WHAT IS REQUIRED ▸
Reproduce each entry exactly.

RECORDS SUPPLIED ▸
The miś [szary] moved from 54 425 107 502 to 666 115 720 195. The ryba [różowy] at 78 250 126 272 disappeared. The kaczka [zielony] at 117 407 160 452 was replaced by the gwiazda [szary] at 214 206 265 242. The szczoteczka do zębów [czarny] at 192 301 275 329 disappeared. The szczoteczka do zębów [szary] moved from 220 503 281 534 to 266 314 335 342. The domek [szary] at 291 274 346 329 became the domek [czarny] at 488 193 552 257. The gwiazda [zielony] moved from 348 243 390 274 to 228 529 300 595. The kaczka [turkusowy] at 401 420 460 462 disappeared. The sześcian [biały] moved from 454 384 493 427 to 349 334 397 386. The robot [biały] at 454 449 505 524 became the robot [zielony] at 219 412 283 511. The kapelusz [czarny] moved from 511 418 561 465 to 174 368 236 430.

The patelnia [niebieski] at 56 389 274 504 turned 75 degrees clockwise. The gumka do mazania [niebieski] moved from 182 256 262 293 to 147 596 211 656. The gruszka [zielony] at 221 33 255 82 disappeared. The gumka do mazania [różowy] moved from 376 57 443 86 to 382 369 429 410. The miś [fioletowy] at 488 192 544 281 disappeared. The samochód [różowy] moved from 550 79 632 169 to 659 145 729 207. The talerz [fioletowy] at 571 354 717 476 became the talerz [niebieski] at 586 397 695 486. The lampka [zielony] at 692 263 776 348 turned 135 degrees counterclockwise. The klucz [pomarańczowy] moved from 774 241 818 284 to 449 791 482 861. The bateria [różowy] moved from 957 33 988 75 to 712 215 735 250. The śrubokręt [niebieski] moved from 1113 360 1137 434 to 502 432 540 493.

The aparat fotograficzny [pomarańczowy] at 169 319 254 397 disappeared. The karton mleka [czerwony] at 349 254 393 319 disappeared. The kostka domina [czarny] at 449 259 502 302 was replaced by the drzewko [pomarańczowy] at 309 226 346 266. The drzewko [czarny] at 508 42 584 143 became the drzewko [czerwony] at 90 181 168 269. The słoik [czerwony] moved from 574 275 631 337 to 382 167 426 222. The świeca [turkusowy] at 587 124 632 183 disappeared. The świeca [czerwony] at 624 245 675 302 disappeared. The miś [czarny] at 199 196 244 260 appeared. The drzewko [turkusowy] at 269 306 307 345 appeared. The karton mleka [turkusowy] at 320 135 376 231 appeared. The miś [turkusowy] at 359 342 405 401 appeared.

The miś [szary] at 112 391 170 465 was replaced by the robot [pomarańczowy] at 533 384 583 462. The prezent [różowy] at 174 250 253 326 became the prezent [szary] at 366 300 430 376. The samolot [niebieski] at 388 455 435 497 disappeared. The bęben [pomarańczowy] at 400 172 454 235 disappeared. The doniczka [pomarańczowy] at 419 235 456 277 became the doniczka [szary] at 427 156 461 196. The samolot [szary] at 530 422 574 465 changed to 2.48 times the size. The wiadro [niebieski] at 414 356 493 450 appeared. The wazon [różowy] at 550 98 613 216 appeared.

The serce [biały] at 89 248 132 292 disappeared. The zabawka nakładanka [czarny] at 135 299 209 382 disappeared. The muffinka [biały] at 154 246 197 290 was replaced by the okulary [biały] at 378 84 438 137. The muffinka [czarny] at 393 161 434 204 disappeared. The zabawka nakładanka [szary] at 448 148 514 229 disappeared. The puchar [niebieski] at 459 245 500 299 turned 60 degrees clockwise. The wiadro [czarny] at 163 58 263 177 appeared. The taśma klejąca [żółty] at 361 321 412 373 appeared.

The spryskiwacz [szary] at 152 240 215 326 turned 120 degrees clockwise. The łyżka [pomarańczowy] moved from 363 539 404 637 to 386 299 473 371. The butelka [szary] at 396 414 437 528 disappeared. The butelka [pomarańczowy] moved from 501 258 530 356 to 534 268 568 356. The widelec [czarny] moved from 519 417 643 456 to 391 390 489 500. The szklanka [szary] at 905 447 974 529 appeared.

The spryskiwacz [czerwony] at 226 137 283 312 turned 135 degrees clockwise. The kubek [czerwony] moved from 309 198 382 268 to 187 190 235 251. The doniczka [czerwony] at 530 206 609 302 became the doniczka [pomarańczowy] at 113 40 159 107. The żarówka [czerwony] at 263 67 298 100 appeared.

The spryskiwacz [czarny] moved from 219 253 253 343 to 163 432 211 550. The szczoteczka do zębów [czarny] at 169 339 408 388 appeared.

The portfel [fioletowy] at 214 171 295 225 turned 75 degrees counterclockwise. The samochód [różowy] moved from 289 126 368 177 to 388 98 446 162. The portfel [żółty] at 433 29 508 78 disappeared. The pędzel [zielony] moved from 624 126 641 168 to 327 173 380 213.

RESPONSE BELOW ▸
The miś [szary] moved from 54 425 107 502 to 666 115 720 195. The ryba [różowy] at 78 250 126 272 disappeared. The kaczka [zielony] at 117 407 160 452 was replaced by the gwiazda [szary] at 214 206 265 242. The szczoteczka do zębów [czarny] at 192 301 275 329 disappeared. The szczoteczka do zębów [szary] moved from 220 503 281 534 to 266 314 335 342. The domek [szary] at 291 274 346 329 became the domek [czarny] at 488 193 552 257. The gwiazda [zielony] moved from 348 243 390 274 to 228 529 300 595. The kaczka [turkusowy] at 401 420 460 462 disappeared. The sześcian [biały] moved from 454 384 493 427 to 349 334 397 386. The robot [biały] at 454 449 505 524 became the robot [zielony] at 219 412 283 511. The kapelusz [czarny] moved from 511 418 561 465 to 174 368 236 430.

The patelnia [niebieski] at 56 389 274 504 turned 75 degrees clockwise. The gumka do mazania [niebieski] moved from 182 256 262 293 to 147 596 211 656. The gruszka [zielony] at 221 33 255 82 disappeared. The gumka do mazania [różowy] moved from 376 57 443 86 to 382 369 429 410. The miś [fioletowy] at 488 192 544 281 disappeared. The samochód [różowy] moved from 550 79 632 169 to 659 145 729 207. The talerz [fioletowy] at 571 354 717 476 became the talerz [niebieski] at 586 397 695 486. The lampka [zielony] at 692 263 776 348 turned 135 degrees counterclockwise. The klucz [pomarańczowy] moved from 774 241 818 284 to 449 791 482 861. The bateria [różowy] moved from 957 33 988 75 to 712 215 735 250. The śrubokręt [niebieski] moved from 1113 360 1137 434 to 502 432 540 493.

The aparat fotograficzny [pomarańczowy] at 169 319 254 397 disappeared. The karton mleka [czerwony] at 349 254 393 319 disappeared. The kostka domina [czarny] at 449 259 502 302 was replaced by the drzewko [pomarańczowy] at 309 226 346 266. The drzewko [czarny] at 508 42 584 143 became the drzewko [czerwony] at 90 181 168 269. The słoik [czerwony] moved from 574 275 631 337 to 382 167 426 222. The świeca [turkusowy] at 587 124 632 183 disappeared. The świeca [czerwony] at 624 245 675 302 disappeared. The miś [czarny] at 199 196 244 260 appeared. The drzewko [turkusowy] at 269 306 307 345 appeared. The karton mleka [turkusowy] at 320 135 376 231 appeared. The miś [turkusowy] at 359 342 405 401 appeared.

The miś [szary] at 112 391 170 465 was replaced by the robot [pomarańczowy] at 533 384 583 462. The prezent [różowy] at 174 250 253 326 became the prezent [szary] at 366 300 430 376. The samolot [niebieski] at 388 455 435 497 disappeared. The bęben [pomarańczowy] at 400 172 454 235 disappeared. The doniczka [pomarańczowy] at 419 235 456 277 became the doniczka [szary] at 427 156 461 196. The samolot [szary] at 530 422 574 465 changed to 2.48 times the size. The wiadro [niebieski] at 414 356 493 450 appeared. The wazon [różowy] at 550 98 613 216 appeared.

The serce [biały] at 89 248 132 292 disappeared. The zabawka nakładanka [czarny] at 135 299 209 382 disappeared. The muffinka [biały] at 154 246 197 290 was replaced by the okulary [biały] at 378 84 438 137. The muffinka [czarny] at 393 161 434 204 disappeared. The zabawka nakładanka [szary] at 448 148 514 229 disappeared. The puchar [niebieski] at 459 245 500 299 turned 60 degrees clockwise. The wiadro [czarny] at 163 58 263 177 appeared. The taśma klejąca [żółty] at 361 321 412 373 appeared.

The spryskiwacz [szary] at 152 240 215 326 turned 120 degrees clockwise. The łyżka [pomarańczowy] moved from 363 539 404 637 to 386 299 473 371. The butelka [szary] at 396 414 437 528 disappeared. The butelka [pomarańczowy] moved from 501 258 530 356 to 534 268 568 356. The widelec [czarny] moved from 519 417 643 456 to 391 390 489 500. The szklanka [szary] at 905 447 974 529 appeared.

The spryskiwacz [czerwony] at 226 137 283 312 turned 135 degrees clockwise. The kubek [czerwony] moved from 309 198 382 268 to 187 190 235 251. The doniczka [czerwony] at 530 206 609 302 became the doniczka [pomarańczowy] at 113 40 159 107. The żarówka [czerwony] at 263 67 298 100 appeared.

The spryskiwacz [czarny] moved from 219 253 253 343 to 163 432 211 550. The szczoteczka do zębów [czarny] at 169 339 408 388 appeared.

The portfel [fioletowy] at 214 171 295 225 turned 75 degrees counterclockwise. The samochód [różowy] moved from 289 126 368 177 to 388 98 446 162. The portfel [żółty] at 433 29 508 78 disappeared. The pędzel [zielony] moved from 624 126 641 168 to 327 173 380 213.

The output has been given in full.